§ Exercise directions:
Filter the entries for lines with the word "bivumokel".

[Stored dataset items]
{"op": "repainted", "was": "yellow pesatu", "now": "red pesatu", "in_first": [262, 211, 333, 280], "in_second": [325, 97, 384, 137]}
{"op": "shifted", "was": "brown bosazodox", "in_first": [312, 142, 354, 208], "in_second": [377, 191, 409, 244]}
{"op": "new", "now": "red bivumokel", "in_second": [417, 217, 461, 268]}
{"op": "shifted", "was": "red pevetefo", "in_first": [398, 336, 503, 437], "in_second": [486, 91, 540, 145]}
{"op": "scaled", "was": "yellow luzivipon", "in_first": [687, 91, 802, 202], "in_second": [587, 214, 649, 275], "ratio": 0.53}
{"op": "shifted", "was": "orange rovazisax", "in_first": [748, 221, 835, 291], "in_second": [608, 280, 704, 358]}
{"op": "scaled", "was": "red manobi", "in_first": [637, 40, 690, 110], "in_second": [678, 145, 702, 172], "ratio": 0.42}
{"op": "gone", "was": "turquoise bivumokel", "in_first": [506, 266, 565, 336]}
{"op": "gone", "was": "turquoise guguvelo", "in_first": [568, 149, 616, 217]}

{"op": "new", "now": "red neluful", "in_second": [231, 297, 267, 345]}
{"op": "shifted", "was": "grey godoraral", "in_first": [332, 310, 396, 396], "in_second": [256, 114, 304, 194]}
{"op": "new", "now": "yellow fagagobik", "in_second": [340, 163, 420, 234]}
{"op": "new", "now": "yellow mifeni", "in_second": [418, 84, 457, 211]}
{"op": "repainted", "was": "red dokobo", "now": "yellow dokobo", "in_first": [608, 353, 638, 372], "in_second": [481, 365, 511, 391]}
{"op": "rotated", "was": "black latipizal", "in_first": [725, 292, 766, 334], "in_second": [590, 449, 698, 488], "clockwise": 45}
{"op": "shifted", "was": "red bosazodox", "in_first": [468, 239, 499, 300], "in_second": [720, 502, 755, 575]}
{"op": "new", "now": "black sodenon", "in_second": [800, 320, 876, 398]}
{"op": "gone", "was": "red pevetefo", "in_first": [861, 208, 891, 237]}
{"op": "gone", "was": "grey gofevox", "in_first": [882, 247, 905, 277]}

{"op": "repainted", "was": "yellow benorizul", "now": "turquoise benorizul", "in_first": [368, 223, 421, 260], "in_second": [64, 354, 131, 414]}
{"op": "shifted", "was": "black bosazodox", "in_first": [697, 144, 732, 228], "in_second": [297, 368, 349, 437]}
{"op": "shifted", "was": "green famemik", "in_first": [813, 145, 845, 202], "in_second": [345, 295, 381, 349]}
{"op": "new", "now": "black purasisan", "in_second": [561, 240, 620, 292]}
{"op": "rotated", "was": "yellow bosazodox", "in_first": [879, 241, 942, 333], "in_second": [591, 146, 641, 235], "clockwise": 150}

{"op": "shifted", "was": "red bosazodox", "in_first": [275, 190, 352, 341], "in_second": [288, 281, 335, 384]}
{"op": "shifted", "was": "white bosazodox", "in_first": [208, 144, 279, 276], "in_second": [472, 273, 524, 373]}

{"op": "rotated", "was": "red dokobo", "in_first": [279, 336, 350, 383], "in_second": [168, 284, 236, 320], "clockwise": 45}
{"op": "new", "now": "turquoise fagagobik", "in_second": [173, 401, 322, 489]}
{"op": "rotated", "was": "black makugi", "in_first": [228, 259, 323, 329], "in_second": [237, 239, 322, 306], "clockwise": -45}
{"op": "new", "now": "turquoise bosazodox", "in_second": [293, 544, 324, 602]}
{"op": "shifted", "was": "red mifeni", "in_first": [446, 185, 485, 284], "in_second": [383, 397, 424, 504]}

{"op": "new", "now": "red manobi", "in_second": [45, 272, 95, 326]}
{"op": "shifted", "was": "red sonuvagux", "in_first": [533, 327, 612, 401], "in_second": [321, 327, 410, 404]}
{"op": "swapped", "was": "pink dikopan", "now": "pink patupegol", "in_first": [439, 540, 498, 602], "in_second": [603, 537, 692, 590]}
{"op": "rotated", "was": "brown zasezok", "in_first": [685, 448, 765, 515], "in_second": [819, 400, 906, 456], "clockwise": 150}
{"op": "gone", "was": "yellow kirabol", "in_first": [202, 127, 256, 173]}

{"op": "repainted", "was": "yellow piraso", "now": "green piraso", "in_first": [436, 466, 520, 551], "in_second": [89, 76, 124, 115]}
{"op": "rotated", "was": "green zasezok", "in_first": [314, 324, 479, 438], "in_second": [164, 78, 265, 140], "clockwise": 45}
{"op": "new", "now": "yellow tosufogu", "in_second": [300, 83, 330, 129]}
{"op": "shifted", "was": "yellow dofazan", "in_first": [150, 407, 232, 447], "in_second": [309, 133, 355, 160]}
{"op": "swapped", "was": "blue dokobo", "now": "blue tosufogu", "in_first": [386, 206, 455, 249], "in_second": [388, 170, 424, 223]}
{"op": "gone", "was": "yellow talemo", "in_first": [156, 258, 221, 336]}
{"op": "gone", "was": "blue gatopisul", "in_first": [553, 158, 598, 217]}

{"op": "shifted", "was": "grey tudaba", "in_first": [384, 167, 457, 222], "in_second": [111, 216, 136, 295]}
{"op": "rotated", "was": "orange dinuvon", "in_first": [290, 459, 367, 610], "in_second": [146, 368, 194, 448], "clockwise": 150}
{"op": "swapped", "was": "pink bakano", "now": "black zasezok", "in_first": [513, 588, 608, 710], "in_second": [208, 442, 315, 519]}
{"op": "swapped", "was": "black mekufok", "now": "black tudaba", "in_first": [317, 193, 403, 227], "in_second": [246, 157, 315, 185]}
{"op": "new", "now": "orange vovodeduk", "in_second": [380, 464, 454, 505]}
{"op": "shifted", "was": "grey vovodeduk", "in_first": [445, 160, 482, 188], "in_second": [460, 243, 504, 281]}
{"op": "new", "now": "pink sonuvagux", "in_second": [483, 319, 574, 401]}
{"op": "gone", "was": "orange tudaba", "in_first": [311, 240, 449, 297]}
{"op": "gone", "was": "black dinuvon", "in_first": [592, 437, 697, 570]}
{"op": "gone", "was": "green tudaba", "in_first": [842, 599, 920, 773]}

§ Problem solution:
{"op": "new", "now": "red bivumokel", "in_second": [417, 217, 461, 268]}
{"op": "gone", "was": "turquoise bivumokel", "in_first": [506, 266, 565, 336]}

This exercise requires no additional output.